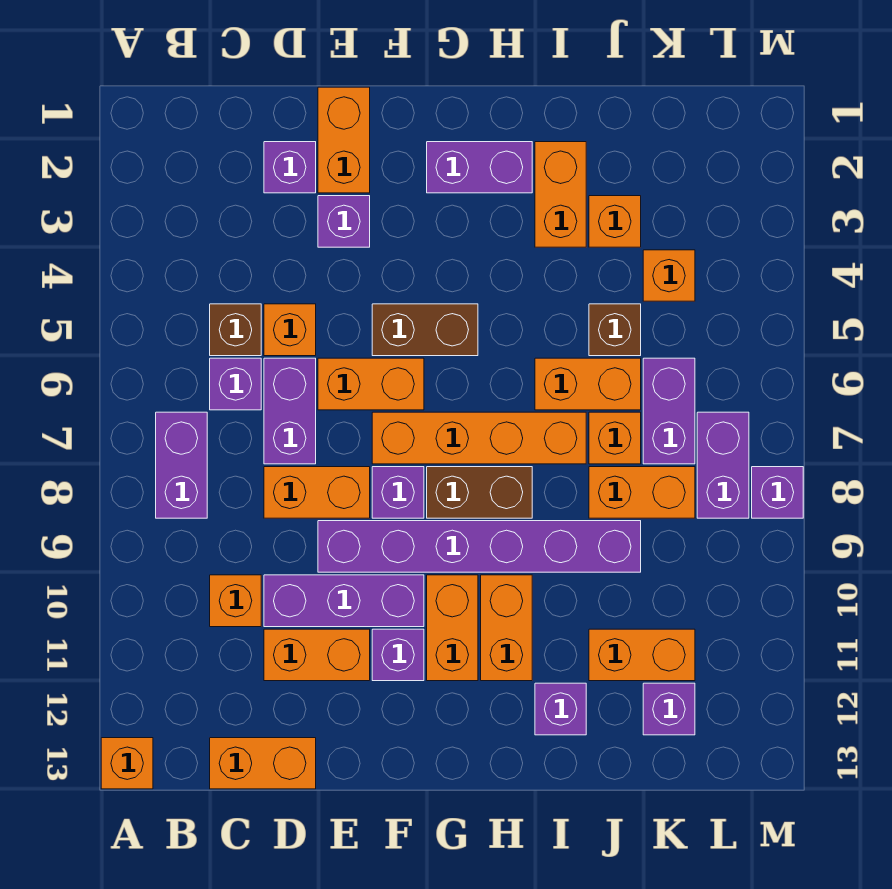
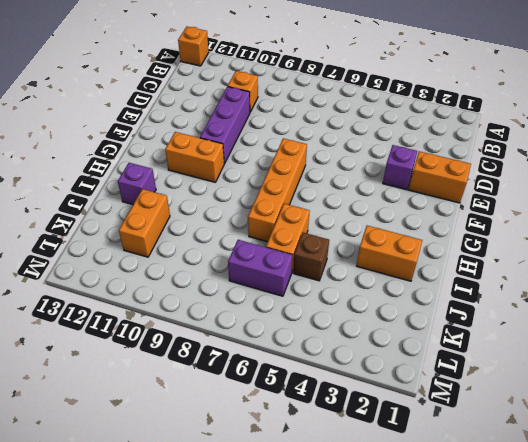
none -> purple 1x2 brick [156,412,207,518]
none -> brown 1x1 brick [210,304,261,356]
none -> purple 1x1 brick [210,358,261,410]
none -> orange 1x2 brick [210,738,316,789]

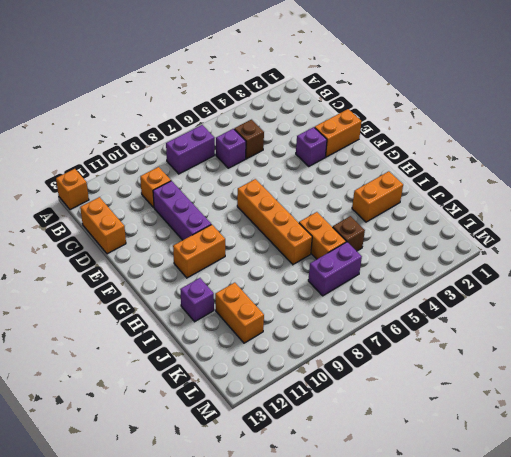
none -> purple 1x1 brick [264,142,316,193]
none -> orange 1x1 brick [264,304,316,356]
none -> purple 1x2 brick [264,358,316,464]
none -> orange 1x2 brick [264,467,370,518]

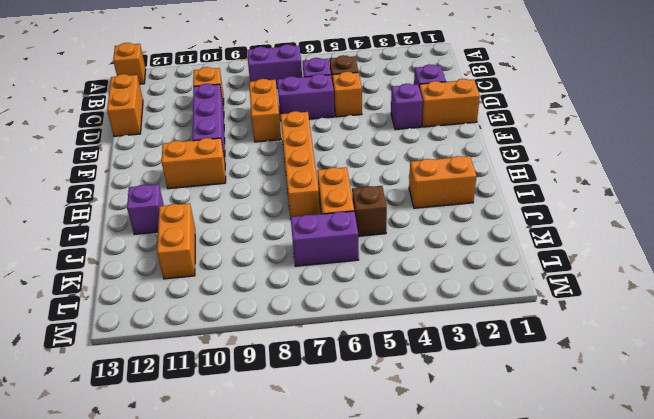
none -> orange 1x2 brick [264,629,370,681]
none -> orange 1x2 brick [318,358,424,410]
none -> purple 1x6 brick [318,521,641,572]
none -> brown 1x2 brick [372,304,478,356]

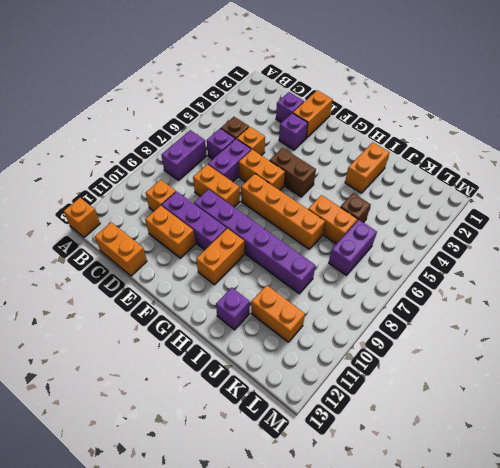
none -> purple 1x1 brick [372,467,424,518]
none -> purple 1x1 brick [372,629,424,681]
none -> purple 1x2 brick [427,142,532,193]
none -> brown 1x2 brick [427,467,532,518]

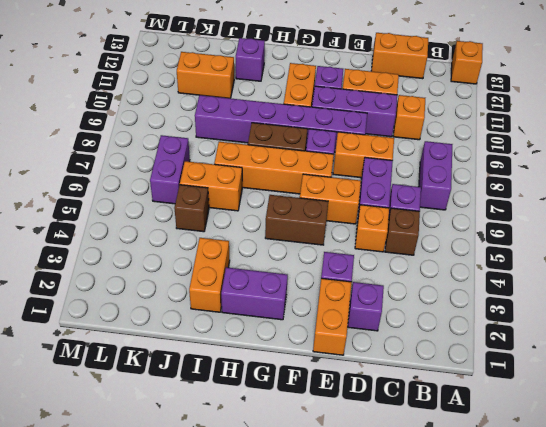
none -> orange 1x2 brick [481,575,532,681]
none -> orange 1x1 brick [589,196,641,247]
none -> orange 1x1 brick [589,412,641,464]
none -> orange 1x2 brick [589,467,695,518]

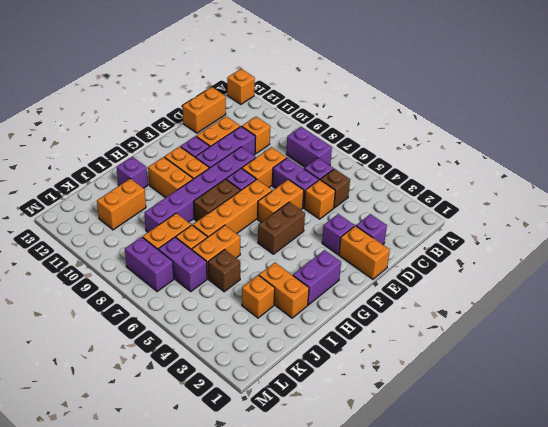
none -> orange 1x1 brick [643,250,695,301]
none -> purple 1x1 brick [643,683,695,735]
none -> purple 1x1 brick [752,467,803,518]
----
Work instructions.
Find every line in the records above that contains the word "brown", and copy each one.

Problem solution.
none -> brown 1x1 brick [210,304,261,356]
none -> brown 1x2 brick [372,304,478,356]
none -> brown 1x2 brick [427,467,532,518]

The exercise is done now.